** Opening Exercise material block **
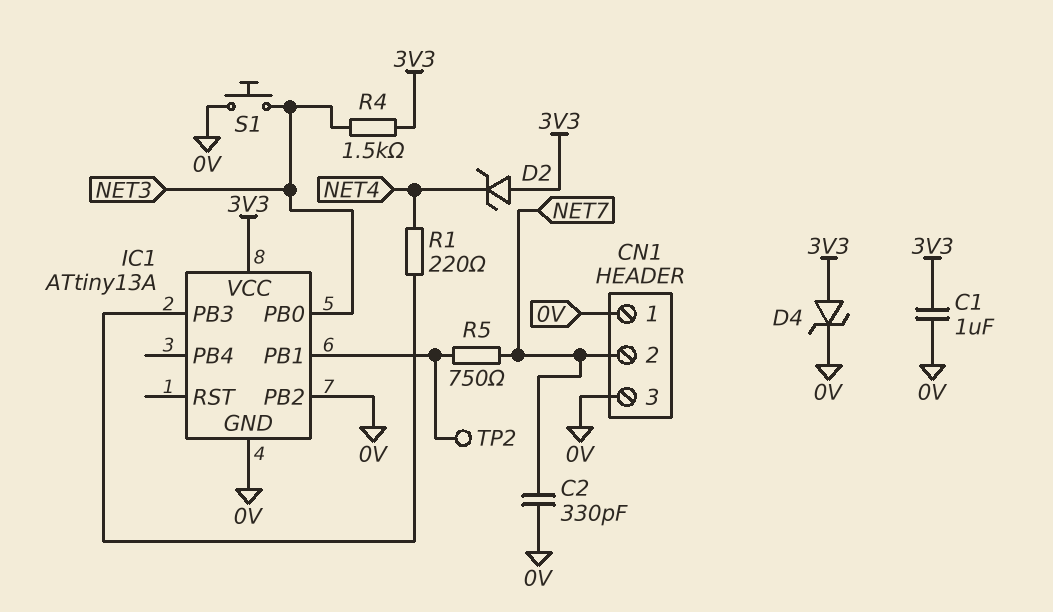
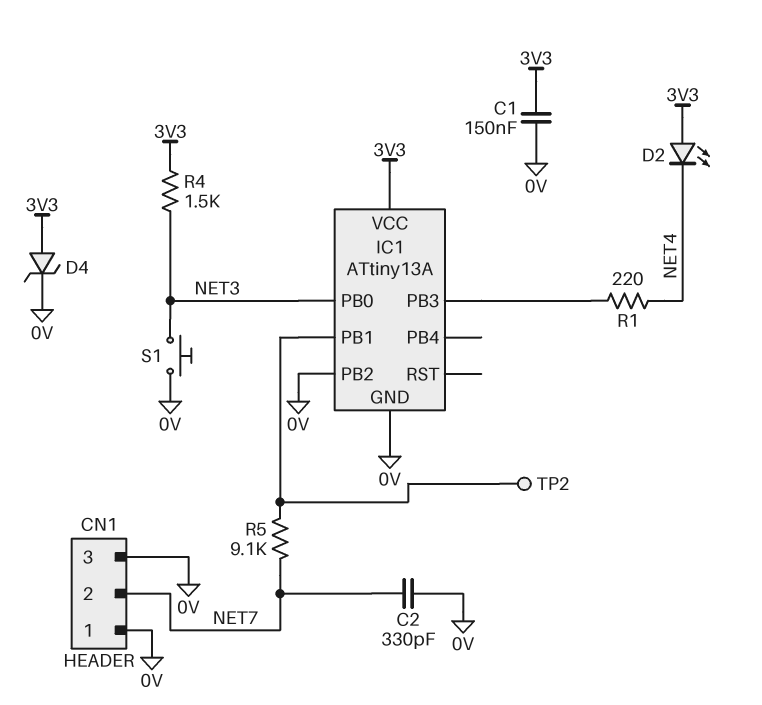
C1: 1uF (0V, 3V3) -> 150nF (0V, 3V3)
D2: zener (A 3V3, K NET4) -> LED (A 3V3, K NET4)
R5: 750 (IC1/PB1, NET7) -> 9.1k (IC1/PB1, NET7)

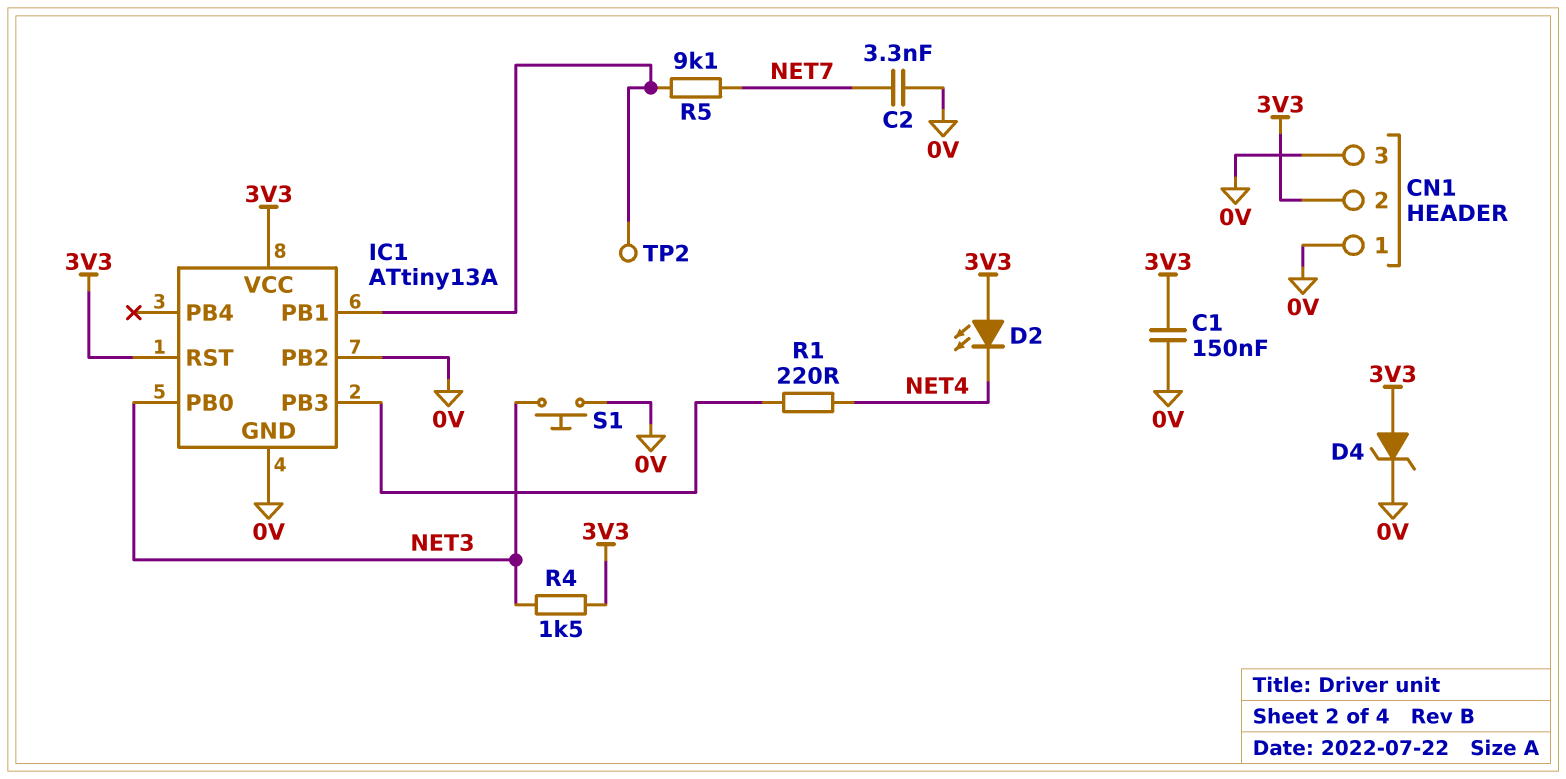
C2: 330pF (0V, NET7) -> 3.3nF (0V, NET7)
CN1 pin 2: NET7 -> 3V3
IC1 pin RST: none -> 3V3

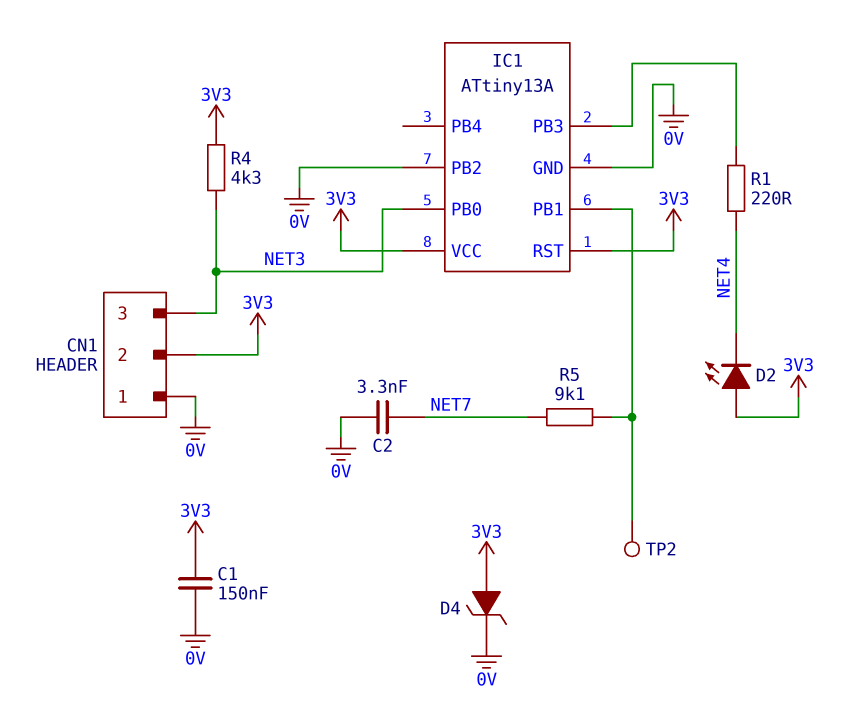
CN1 pin 3: 0V -> NET3
R4: 1.5k (3V3, NET3) -> 4.3k (3V3, NET3)
S1: button (0V, NET3) -> none

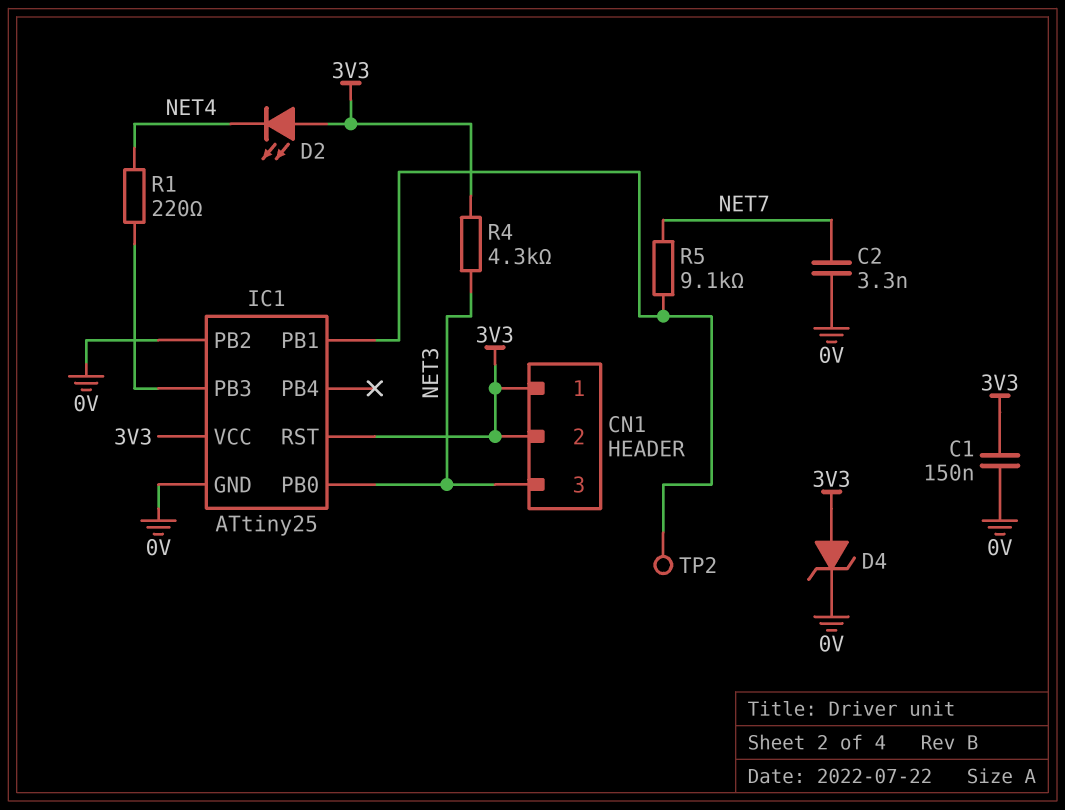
CN1 pin 1: 0V -> 3V3
IC1: ATtiny13A -> ATtiny25

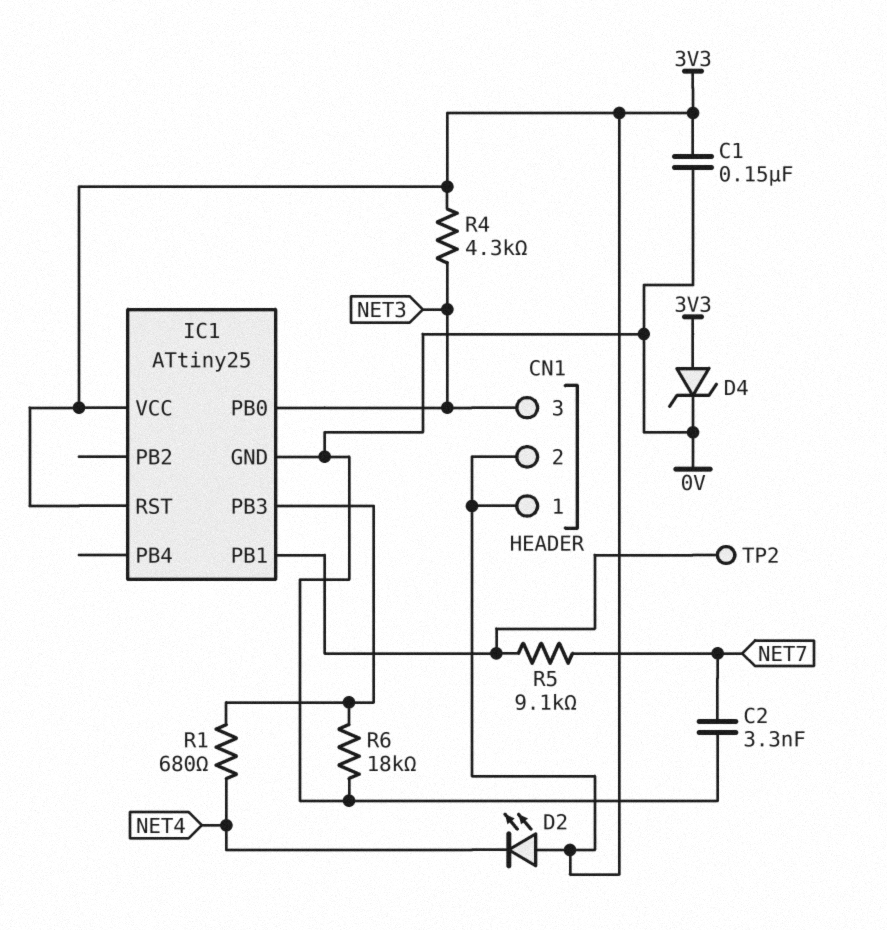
IC1 pin PB2: 0V -> none
R1: 220 (IC1/PB3, NET4) -> 680 (IC1/PB3, NET4)
R6: none -> 18k (0V, IC1/PB3)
** Closing Exercise material block **
● Required action
Return each line from the records that includes the word "none".

● Solution to the problem
IC1 pin RST: none -> 3V3
S1: button (0V, NET3) -> none
IC1 pin PB2: 0V -> none
R6: none -> 18k (0V, IC1/PB3)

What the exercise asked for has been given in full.